For the data below, transcribe the part that opens with the line containing "R3: 39k (3V3, NET4) -> 11k (3V3, NET4)" and closes with the line containing "L2: 100uH (GND, NET12) -> none", exactly and with no pictures.
::: Records supplied
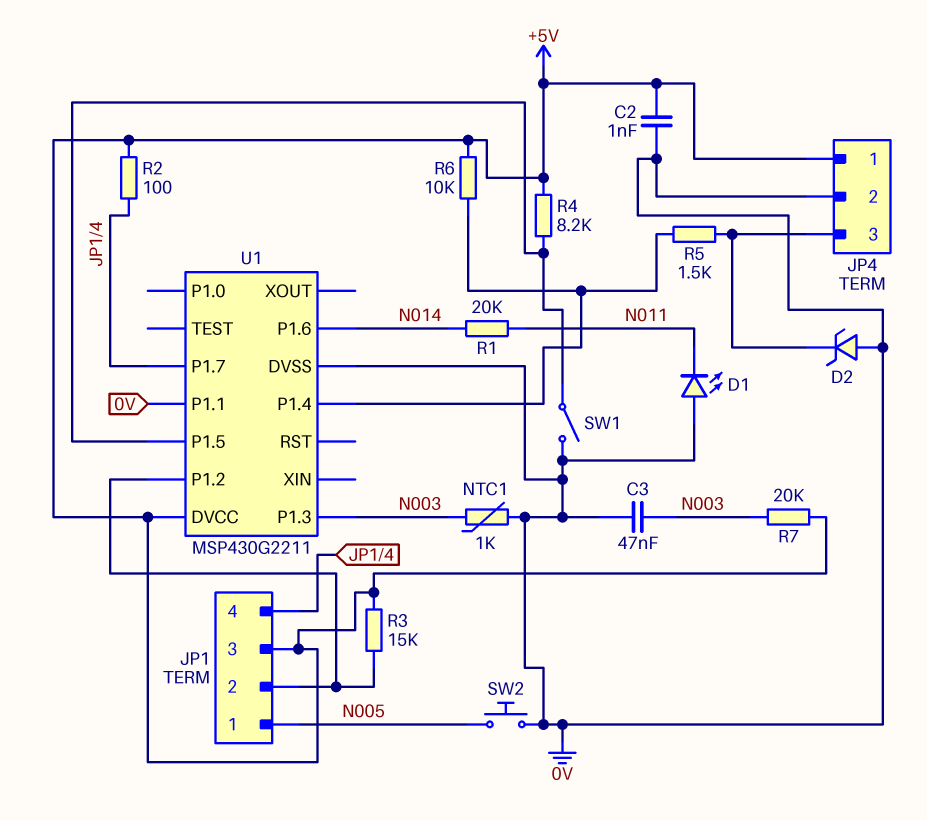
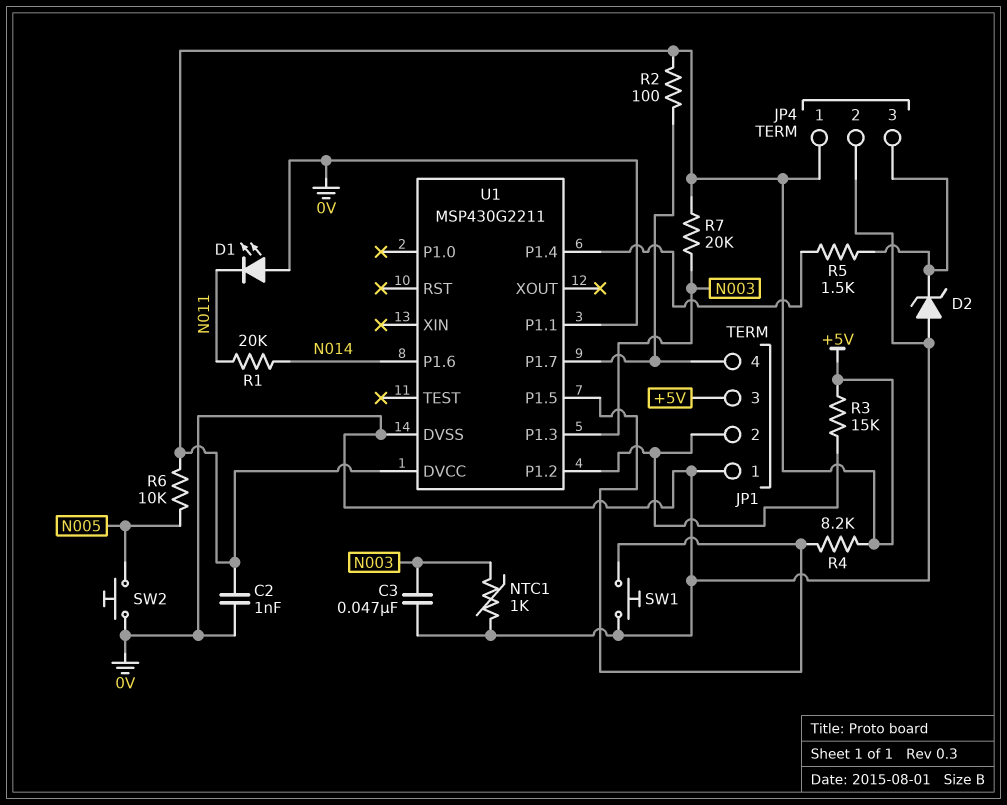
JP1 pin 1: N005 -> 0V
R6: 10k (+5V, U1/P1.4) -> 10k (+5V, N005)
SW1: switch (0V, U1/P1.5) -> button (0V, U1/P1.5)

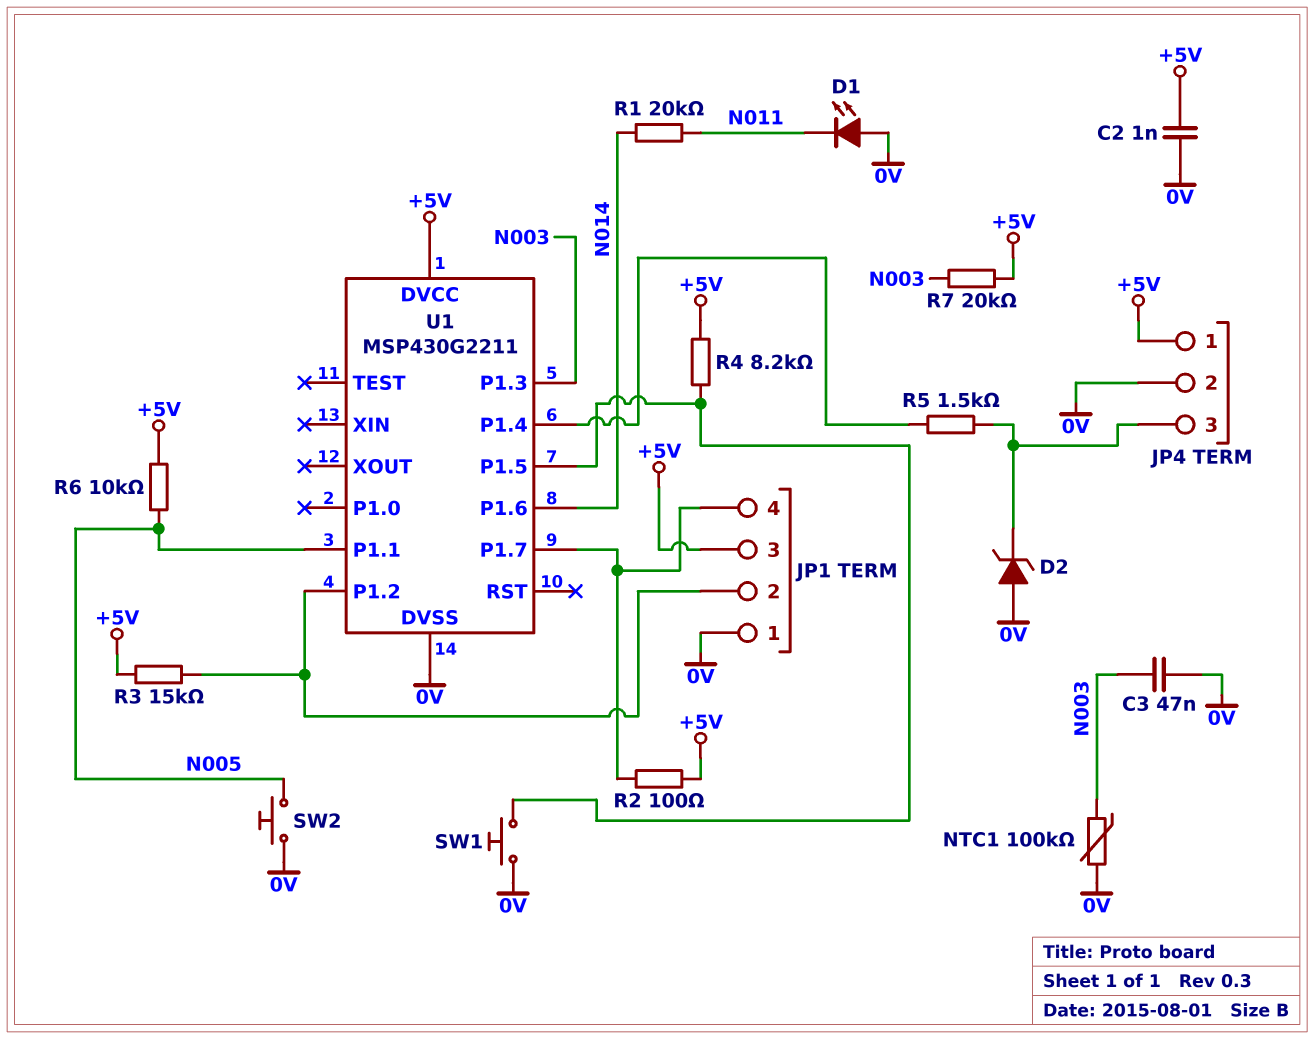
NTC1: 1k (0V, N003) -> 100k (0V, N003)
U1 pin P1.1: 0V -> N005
::::::
::: Records supplied
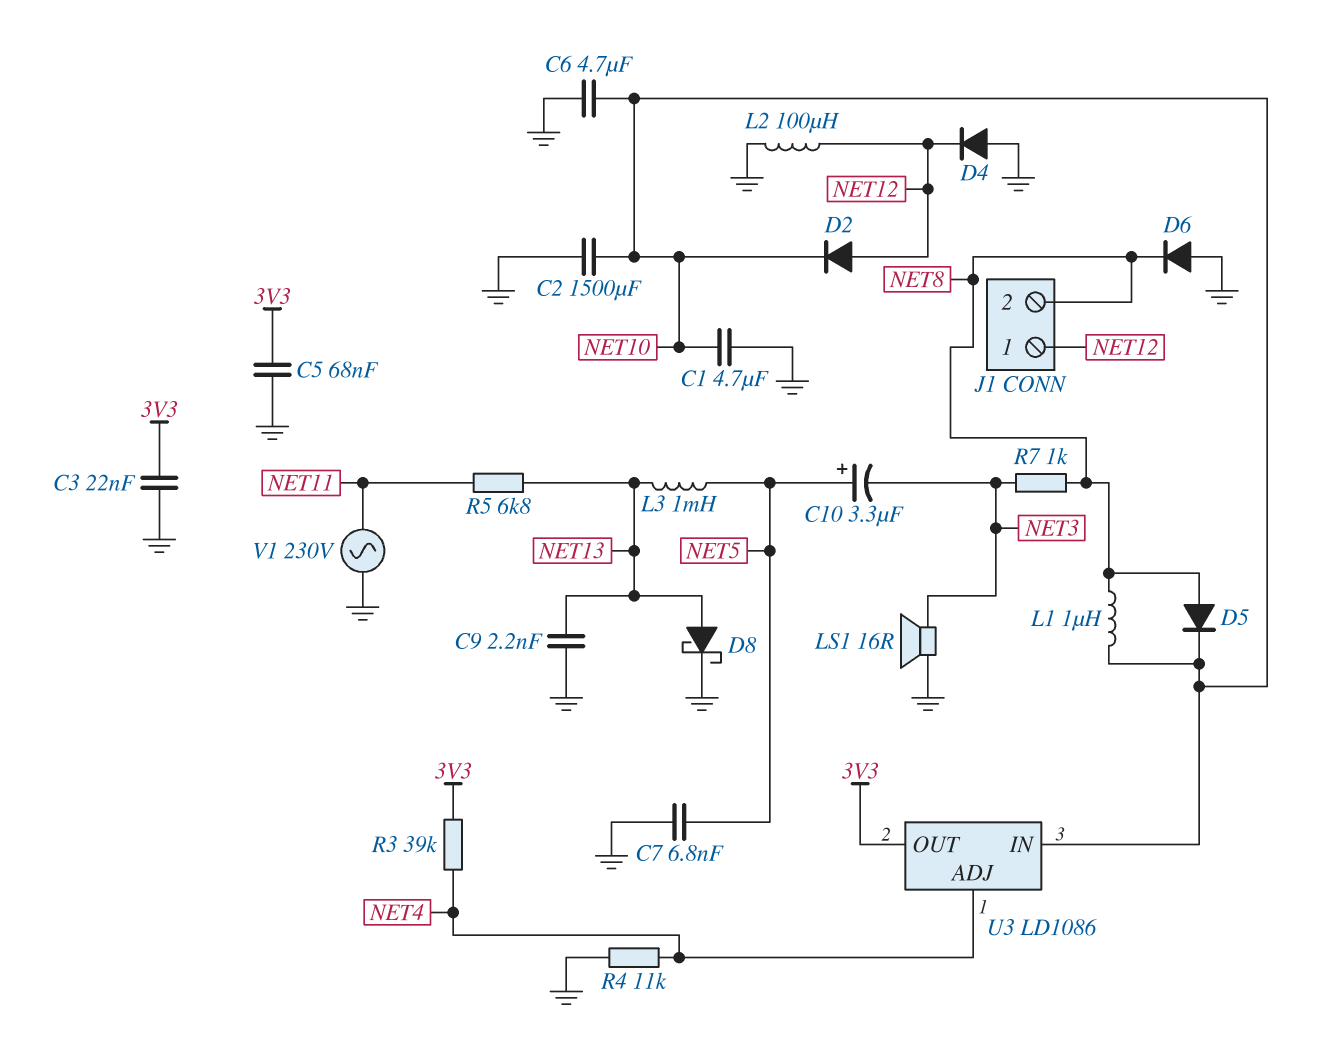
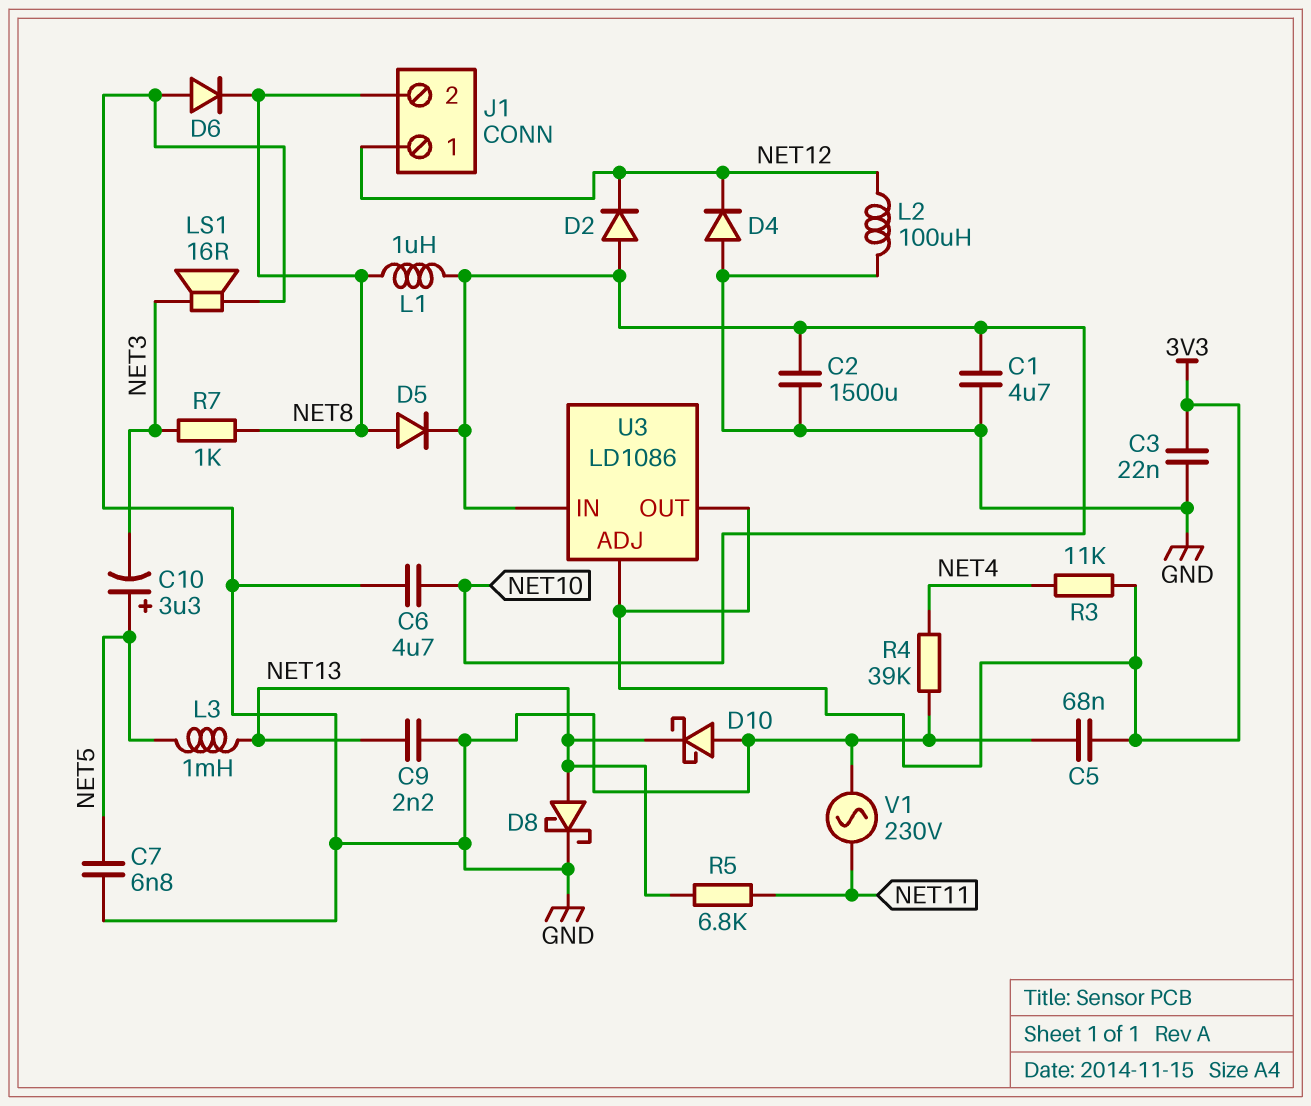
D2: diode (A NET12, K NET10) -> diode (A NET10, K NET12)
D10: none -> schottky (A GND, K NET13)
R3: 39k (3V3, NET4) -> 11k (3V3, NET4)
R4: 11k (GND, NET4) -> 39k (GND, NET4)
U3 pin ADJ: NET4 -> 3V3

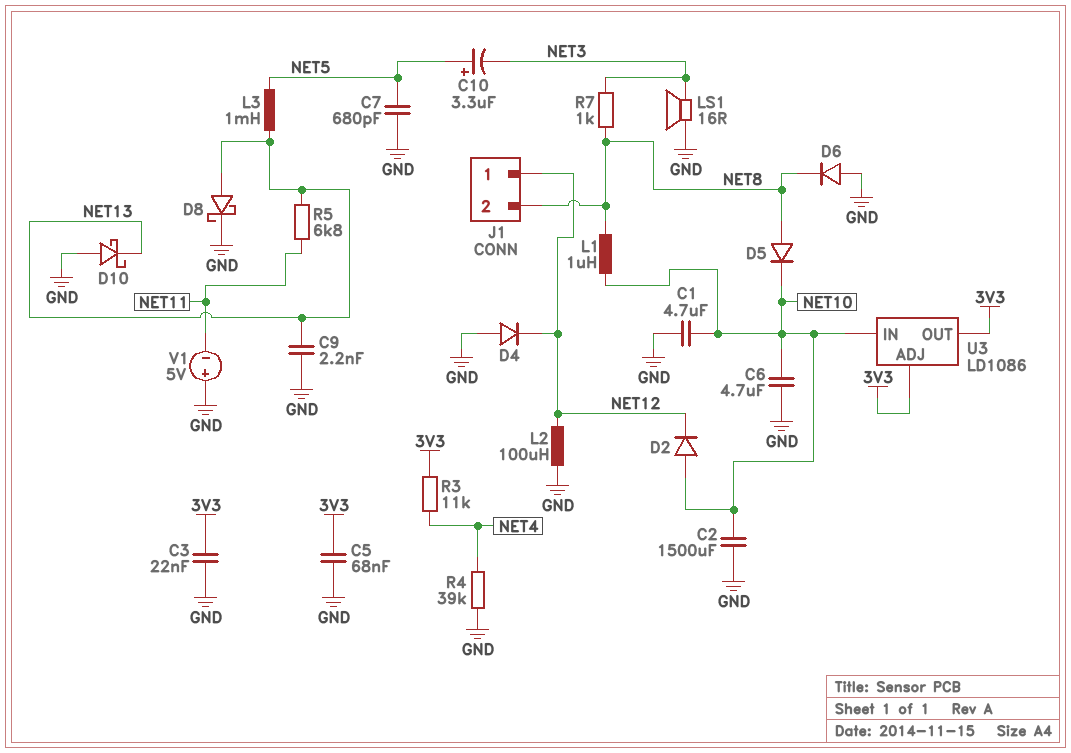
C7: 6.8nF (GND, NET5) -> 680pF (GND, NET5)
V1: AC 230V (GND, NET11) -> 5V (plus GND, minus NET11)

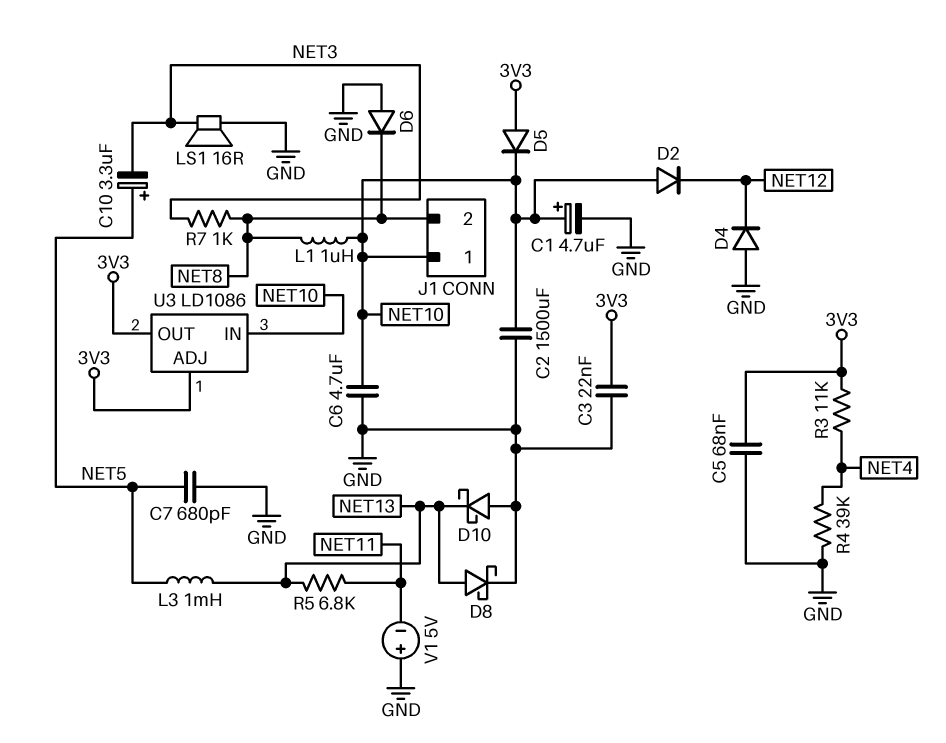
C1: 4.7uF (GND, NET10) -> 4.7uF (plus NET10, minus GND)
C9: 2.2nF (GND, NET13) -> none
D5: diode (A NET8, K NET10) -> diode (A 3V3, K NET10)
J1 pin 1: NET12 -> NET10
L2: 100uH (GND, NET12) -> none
::::::
**Solution to the problem**
R3: 39k (3V3, NET4) -> 11k (3V3, NET4)
R4: 11k (GND, NET4) -> 39k (GND, NET4)
U3 pin ADJ: NET4 -> 3V3

C7: 6.8nF (GND, NET5) -> 680pF (GND, NET5)
V1: AC 230V (GND, NET11) -> 5V (plus GND, minus NET11)

C1: 4.7uF (GND, NET10) -> 4.7uF (plus NET10, minus GND)
C9: 2.2nF (GND, NET13) -> none
D5: diode (A NET8, K NET10) -> diode (A 3V3, K NET10)
J1 pin 1: NET12 -> NET10
L2: 100uH (GND, NET12) -> none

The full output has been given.